- Opening Delimiter -

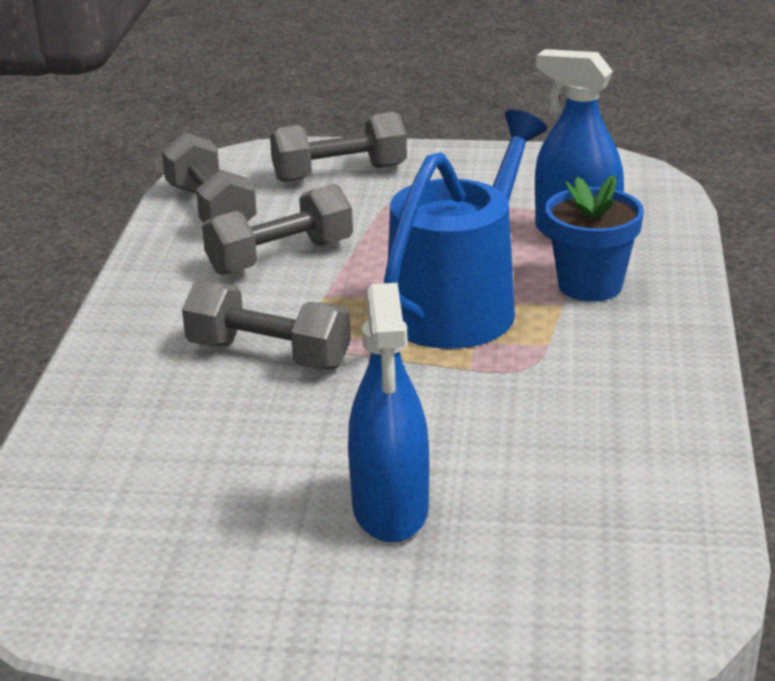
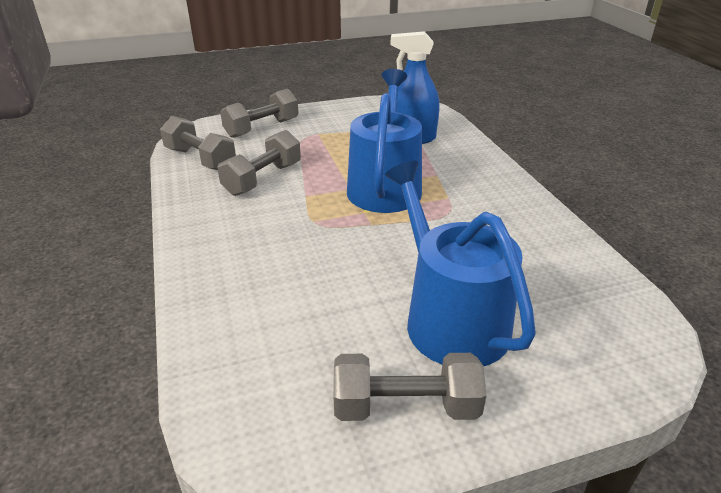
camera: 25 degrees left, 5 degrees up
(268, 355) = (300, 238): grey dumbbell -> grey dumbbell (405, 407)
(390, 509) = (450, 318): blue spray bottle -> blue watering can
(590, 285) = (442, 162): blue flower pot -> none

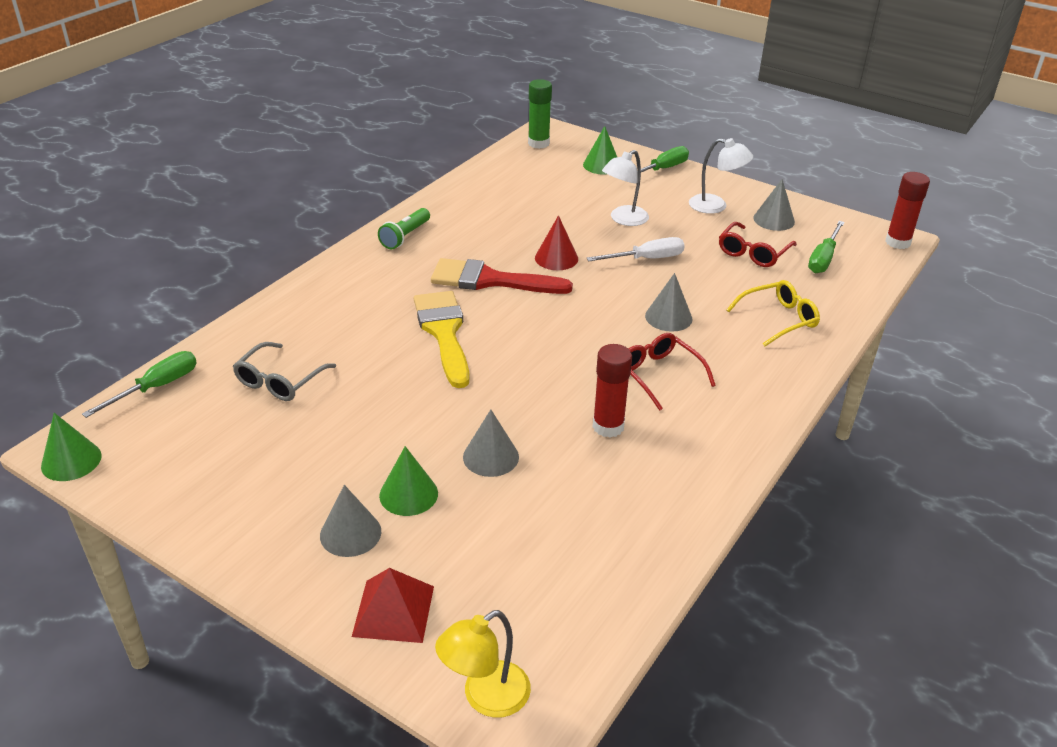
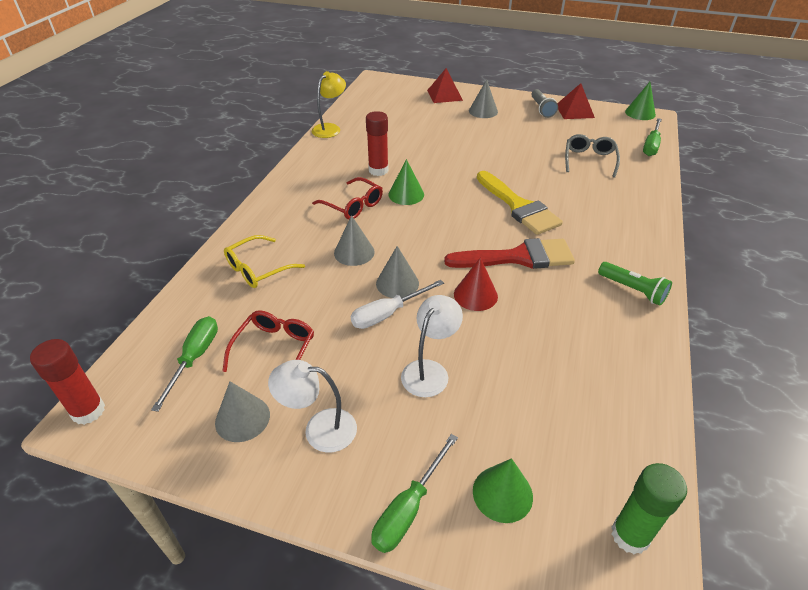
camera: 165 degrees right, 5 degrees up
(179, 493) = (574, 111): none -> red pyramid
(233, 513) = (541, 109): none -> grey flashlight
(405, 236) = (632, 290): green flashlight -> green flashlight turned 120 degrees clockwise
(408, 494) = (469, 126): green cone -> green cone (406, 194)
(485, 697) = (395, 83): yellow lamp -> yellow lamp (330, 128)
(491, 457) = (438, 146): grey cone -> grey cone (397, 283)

- Closing Delimiter -

**Task details**
Extract word for word every line from the line that contains "(268, 355) = (300, 238): grey" to the final line of the data, both included, and nothing else; skip the pictures.

**Answer box**
(268, 355) = (300, 238): grey dumbbell -> grey dumbbell (405, 407)
(390, 509) = (450, 318): blue spray bottle -> blue watering can
(590, 285) = (442, 162): blue flower pot -> none

camera: 165 degrees right, 5 degrees up
(179, 493) = (574, 111): none -> red pyramid
(233, 513) = (541, 109): none -> grey flashlight
(405, 236) = (632, 290): green flashlight -> green flashlight turned 120 degrees clockwise
(408, 494) = (469, 126): green cone -> green cone (406, 194)
(485, 697) = (395, 83): yellow lamp -> yellow lamp (330, 128)
(491, 457) = (438, 146): grey cone -> grey cone (397, 283)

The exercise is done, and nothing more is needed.